*Instructions for the task*
Please copy out the entries below exactly, beginning with the line that contains "- missing: hex nut in bright orange [495 367]" and ending with the line that contains "- relocated: headset", and include nothing outside that span.

[[ Data extracts, beginning ]]

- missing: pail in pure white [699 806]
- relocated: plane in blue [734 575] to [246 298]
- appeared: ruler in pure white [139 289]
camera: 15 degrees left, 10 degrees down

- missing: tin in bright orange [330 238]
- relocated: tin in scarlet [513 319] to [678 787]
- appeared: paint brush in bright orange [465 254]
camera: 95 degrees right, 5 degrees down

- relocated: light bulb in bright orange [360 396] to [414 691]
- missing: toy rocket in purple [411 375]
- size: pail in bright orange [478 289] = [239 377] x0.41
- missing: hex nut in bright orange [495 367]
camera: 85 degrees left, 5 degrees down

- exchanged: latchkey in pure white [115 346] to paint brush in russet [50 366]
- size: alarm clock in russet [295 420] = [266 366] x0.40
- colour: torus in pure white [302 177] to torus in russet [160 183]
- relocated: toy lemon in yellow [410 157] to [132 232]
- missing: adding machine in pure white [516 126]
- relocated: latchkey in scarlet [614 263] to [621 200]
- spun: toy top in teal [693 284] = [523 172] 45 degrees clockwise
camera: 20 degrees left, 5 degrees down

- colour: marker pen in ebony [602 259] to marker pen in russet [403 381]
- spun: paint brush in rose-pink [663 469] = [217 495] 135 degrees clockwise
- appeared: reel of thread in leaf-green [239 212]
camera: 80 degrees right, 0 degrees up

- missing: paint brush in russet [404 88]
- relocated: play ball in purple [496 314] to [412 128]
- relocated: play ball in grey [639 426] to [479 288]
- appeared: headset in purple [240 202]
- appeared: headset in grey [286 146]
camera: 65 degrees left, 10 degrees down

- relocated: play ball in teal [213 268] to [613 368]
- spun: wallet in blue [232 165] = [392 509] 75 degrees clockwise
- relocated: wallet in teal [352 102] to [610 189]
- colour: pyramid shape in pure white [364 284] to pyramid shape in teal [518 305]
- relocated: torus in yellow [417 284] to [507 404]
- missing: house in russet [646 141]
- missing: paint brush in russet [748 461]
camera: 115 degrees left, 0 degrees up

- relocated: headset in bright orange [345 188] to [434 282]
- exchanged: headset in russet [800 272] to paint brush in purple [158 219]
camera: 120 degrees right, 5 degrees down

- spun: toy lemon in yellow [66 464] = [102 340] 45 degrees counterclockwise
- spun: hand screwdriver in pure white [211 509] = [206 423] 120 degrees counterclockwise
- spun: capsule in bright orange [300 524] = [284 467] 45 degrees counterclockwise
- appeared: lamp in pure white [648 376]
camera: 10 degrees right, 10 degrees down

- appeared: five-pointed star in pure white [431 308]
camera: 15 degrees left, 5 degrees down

[[ Data extracts, end ]]

*Worked solution*
- missing: hex nut in bright orange [495 367]
camera: 85 degrees left, 5 degrees down

- exchanged: latchkey in pure white [115 346] to paint brush in russet [50 366]
- size: alarm clock in russet [295 420] = [266 366] x0.40
- colour: torus in pure white [302 177] to torus in russet [160 183]
- relocated: toy lemon in yellow [410 157] to [132 232]
- missing: adding machine in pure white [516 126]
- relocated: latchkey in scarlet [614 263] to [621 200]
- spun: toy top in teal [693 284] = [523 172] 45 degrees clockwise
camera: 20 degrees left, 5 degrees down

- colour: marker pen in ebony [602 259] to marker pen in russet [403 381]
- spun: paint brush in rose-pink [663 469] = [217 495] 135 degrees clockwise
- appeared: reel of thread in leaf-green [239 212]
camera: 80 degrees right, 0 degrees up

- missing: paint brush in russet [404 88]
- relocated: play ball in purple [496 314] to [412 128]
- relocated: play ball in grey [639 426] to [479 288]
- appeared: headset in purple [240 202]
- appeared: headset in grey [286 146]
camera: 65 degrees left, 10 degrees down

- relocated: play ball in teal [213 268] to [613 368]
- spun: wallet in blue [232 165] = [392 509] 75 degrees clockwise
- relocated: wallet in teal [352 102] to [610 189]
- colour: pyramid shape in pure white [364 284] to pyramid shape in teal [518 305]
- relocated: torus in yellow [417 284] to [507 404]
- missing: house in russet [646 141]
- missing: paint brush in russet [748 461]
camera: 115 degrees left, 0 degrees up

- relocated: headset in bright orange [345 188] to [434 282]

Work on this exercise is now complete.